— Task objective —
Counting task for the entries below: give the number of lines that contain the word "degrees", with no other text.

— Data provided —
- - -
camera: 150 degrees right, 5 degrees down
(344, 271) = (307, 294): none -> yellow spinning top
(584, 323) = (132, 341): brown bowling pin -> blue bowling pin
- - -
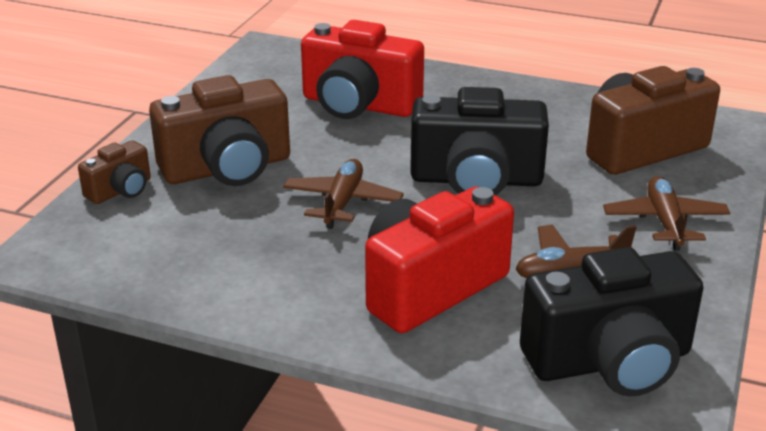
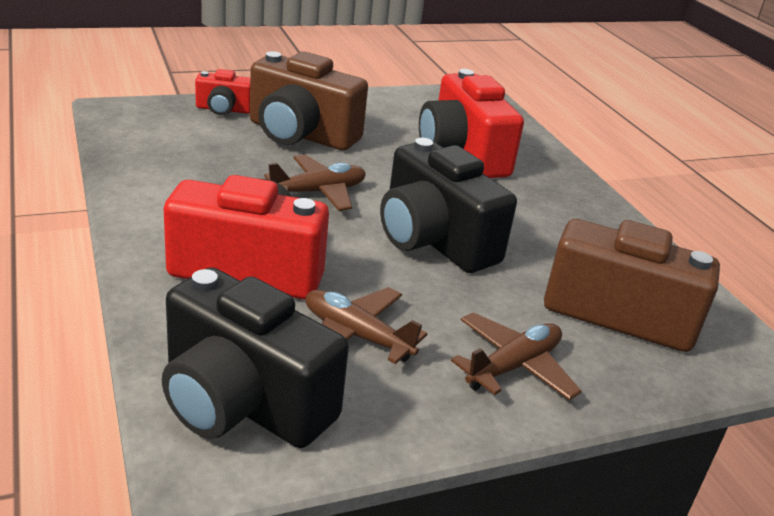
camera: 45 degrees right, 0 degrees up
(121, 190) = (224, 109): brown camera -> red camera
- - -
— The answer —
2